# Materials provided:
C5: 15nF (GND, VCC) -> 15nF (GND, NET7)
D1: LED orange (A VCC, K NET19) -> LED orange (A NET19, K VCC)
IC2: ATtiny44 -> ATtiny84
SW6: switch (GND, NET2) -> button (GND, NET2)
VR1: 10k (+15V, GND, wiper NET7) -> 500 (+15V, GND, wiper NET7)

# The task:
Restate the entire listing verbatim.

# Exercise response:
C5: 15nF (GND, VCC) -> 15nF (GND, NET7)
D1: LED orange (A VCC, K NET19) -> LED orange (A NET19, K VCC)
IC2: ATtiny44 -> ATtiny84
SW6: switch (GND, NET2) -> button (GND, NET2)
VR1: 10k (+15V, GND, wiper NET7) -> 500 (+15V, GND, wiper NET7)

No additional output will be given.